── EXERCISE INPUT ──
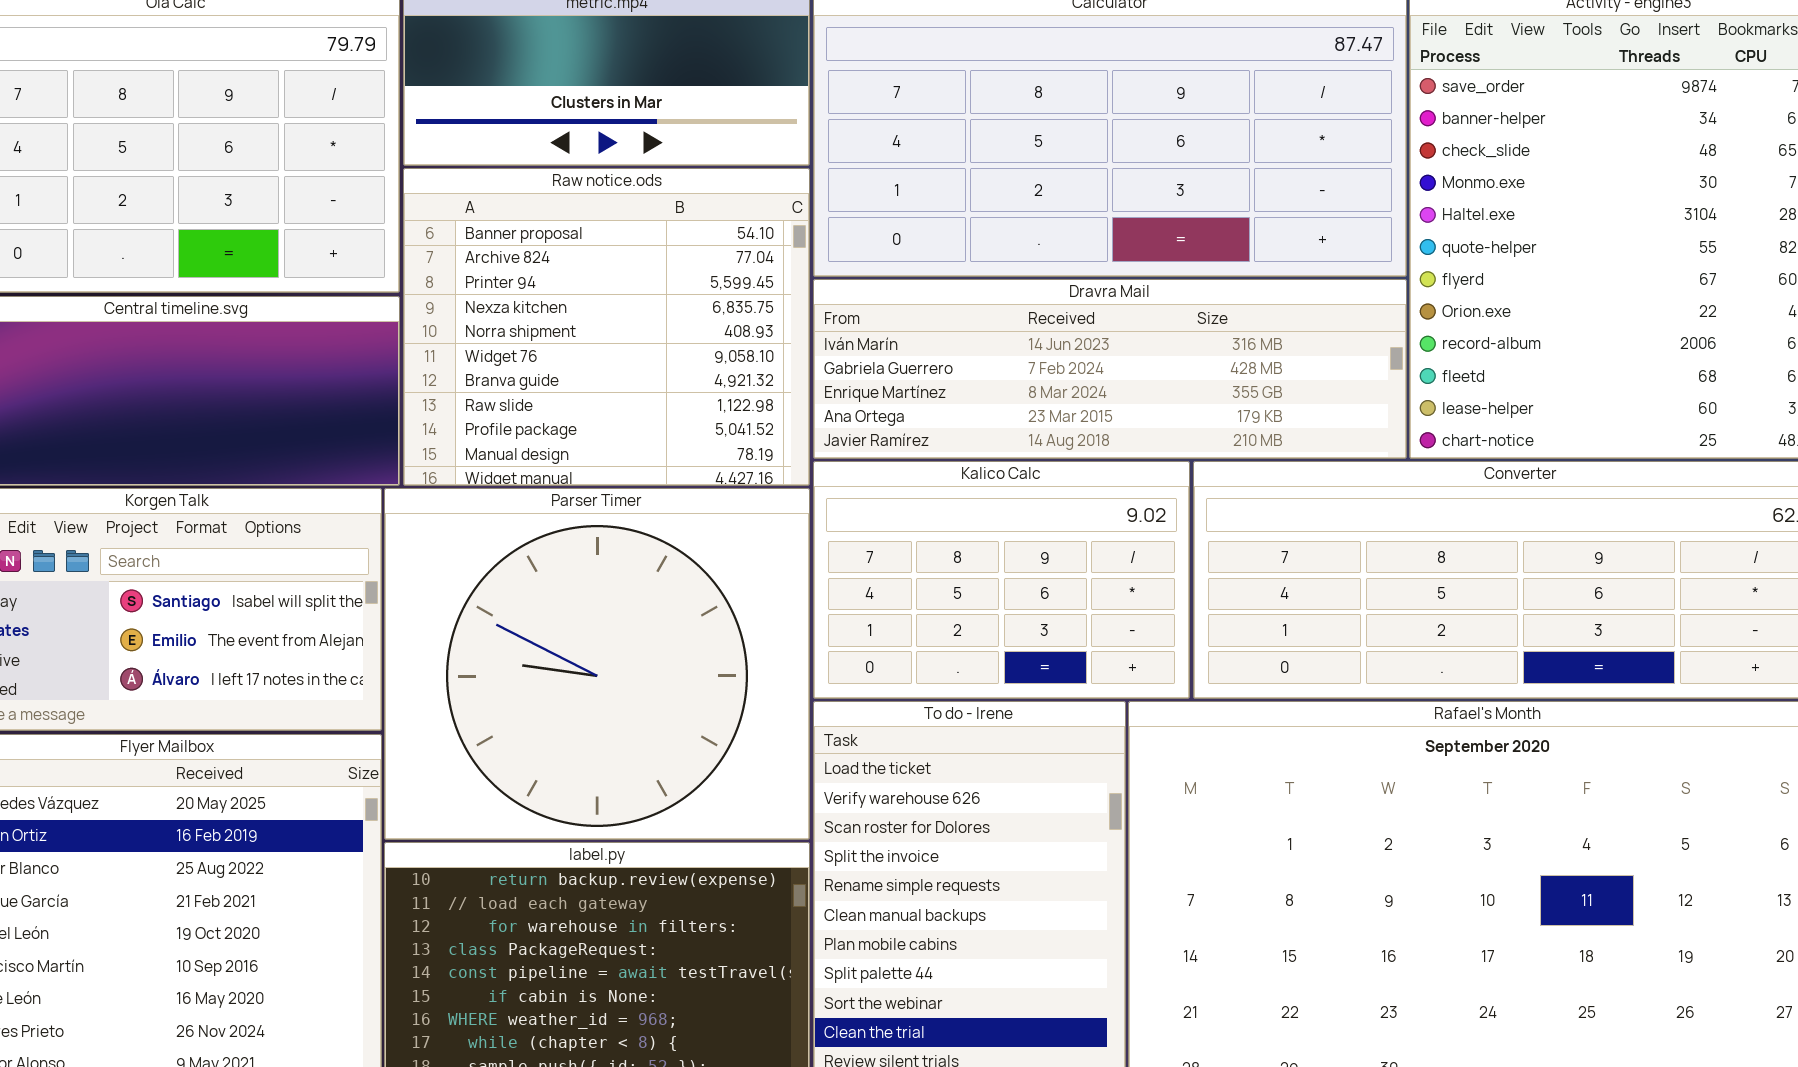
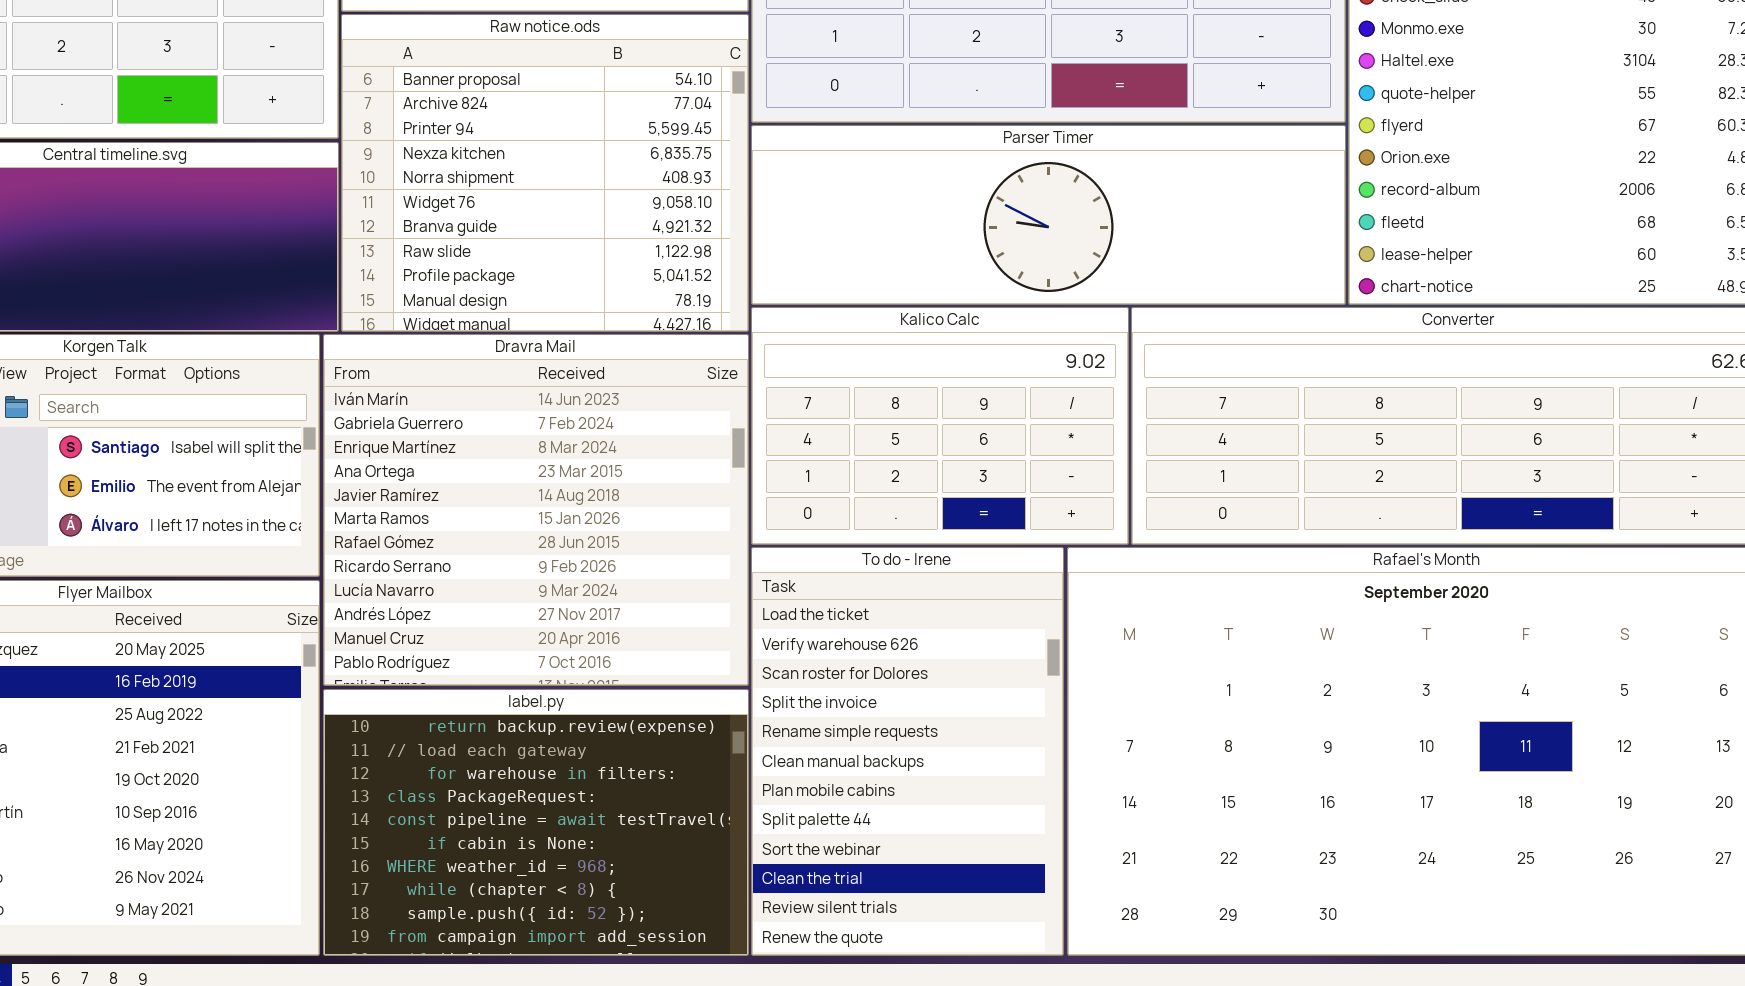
Dravra Mail: [813,279,1407,459] -> [323,334,749,686], moved, resized
Parser Timer: [384,488,810,840] -> [751,125,1346,305], moved, resized

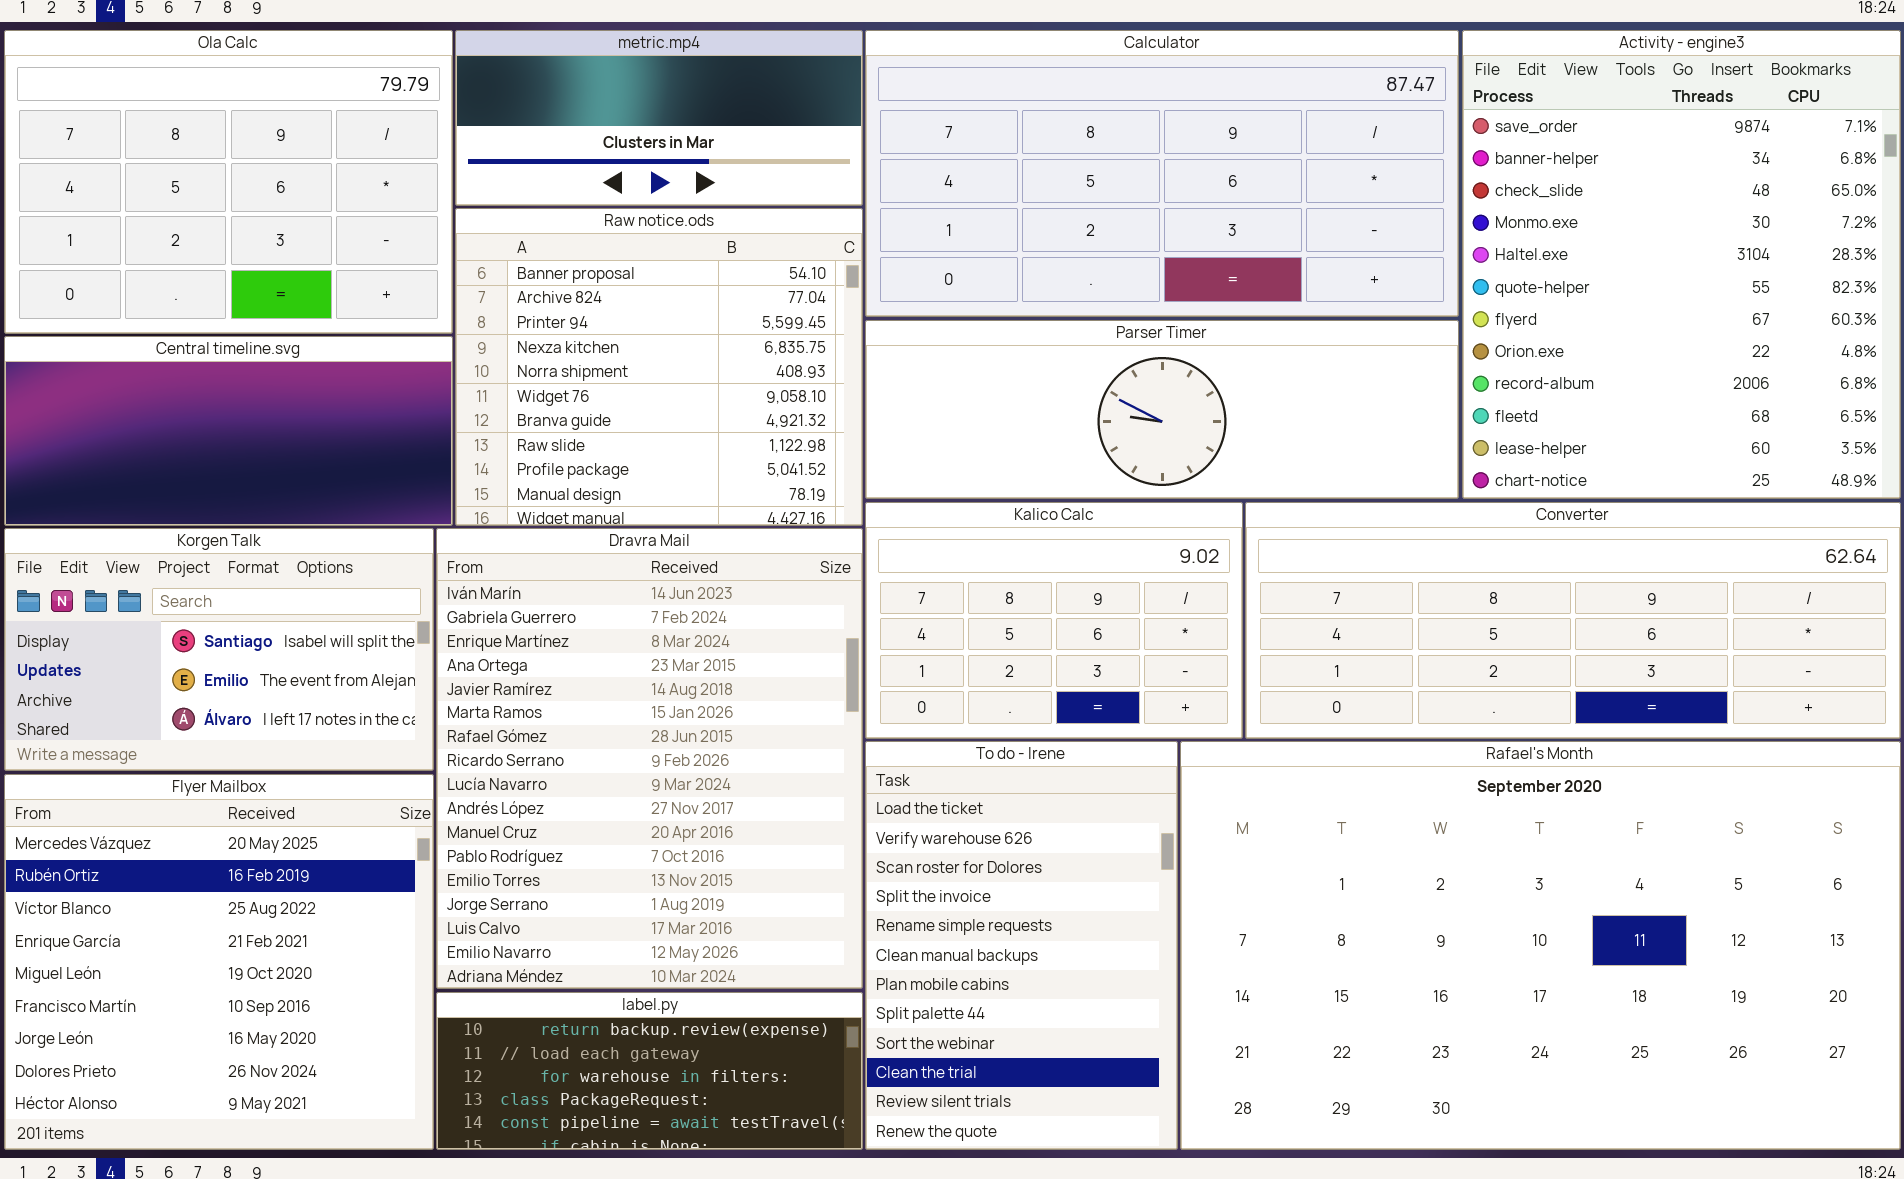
Dravra Mail: [323,334,749,686] -> [436,528,863,989], resized
label.py: [323,689,749,956] -> [436,992,863,1150], resized

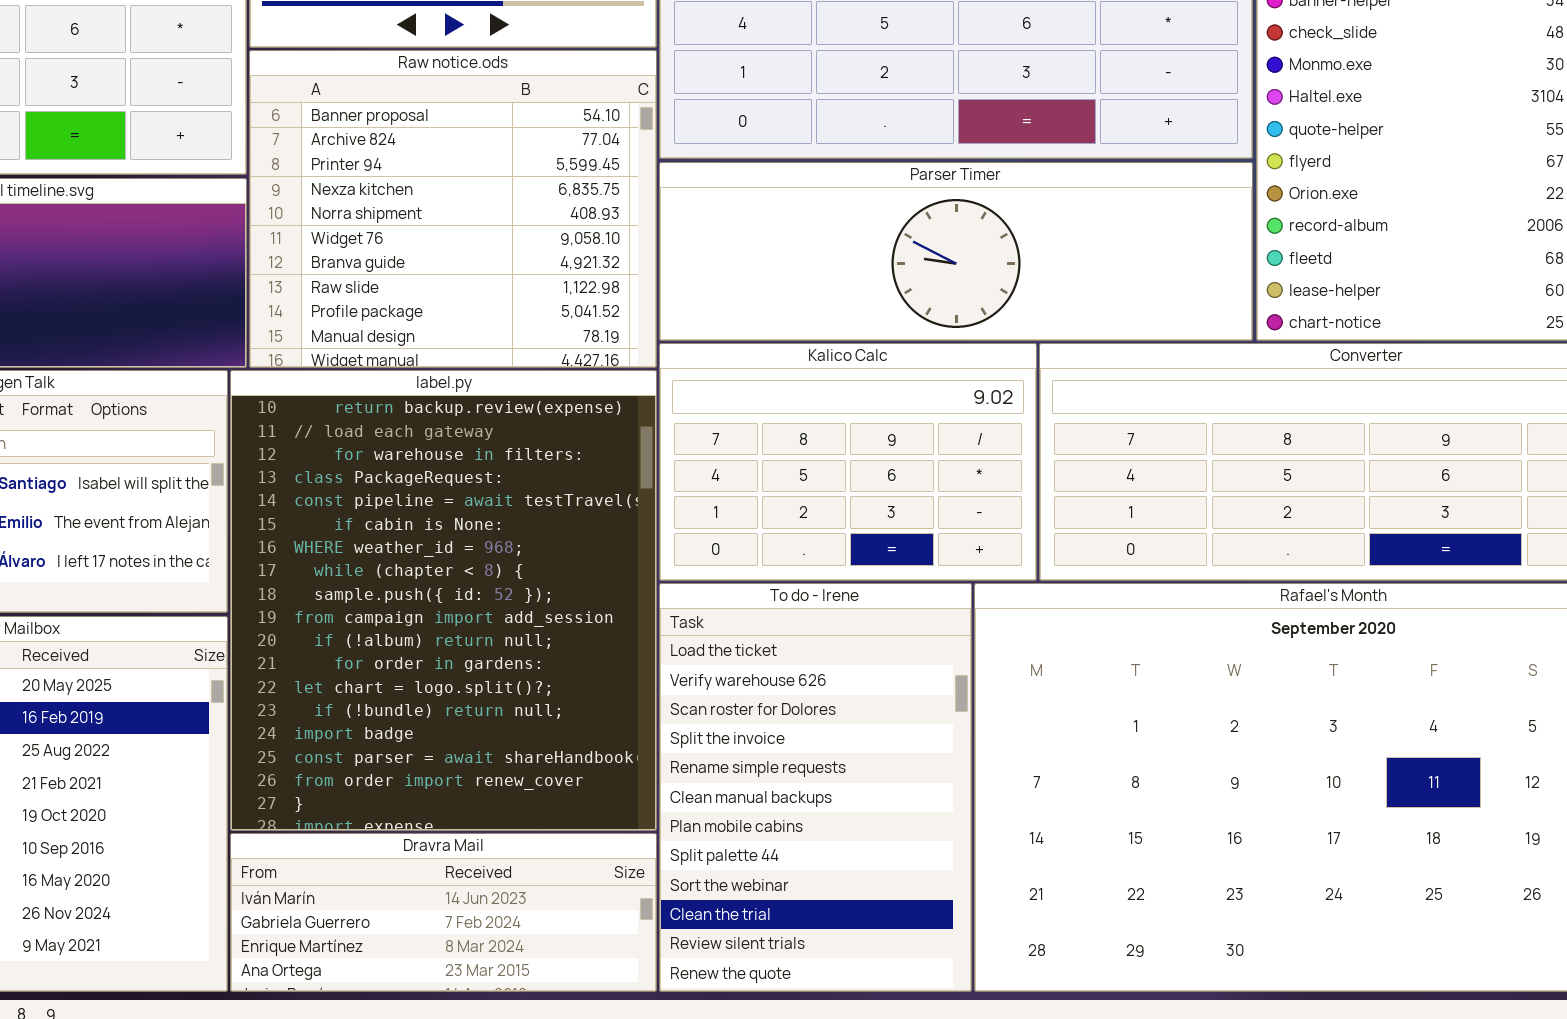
Dravra Mail: [436,528,863,989] -> [230,833,657,992], moved, resized
label.py: [436,992,863,1150] -> [230,370,657,831], moved, resized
───
Starting with the line that holds "Parser Timer: [384,488,810,840]", retype each line through the last one in the listing above, exactly as written. Do not copy any pictures.

• _ANSWER TO THIS EXERCISE_
Parser Timer: [384,488,810,840] -> [751,125,1346,305], moved, resized

Dravra Mail: [323,334,749,686] -> [436,528,863,989], resized
label.py: [323,689,749,956] -> [436,992,863,1150], resized

Dravra Mail: [436,528,863,989] -> [230,833,657,992], moved, resized
label.py: [436,992,863,1150] -> [230,370,657,831], moved, resized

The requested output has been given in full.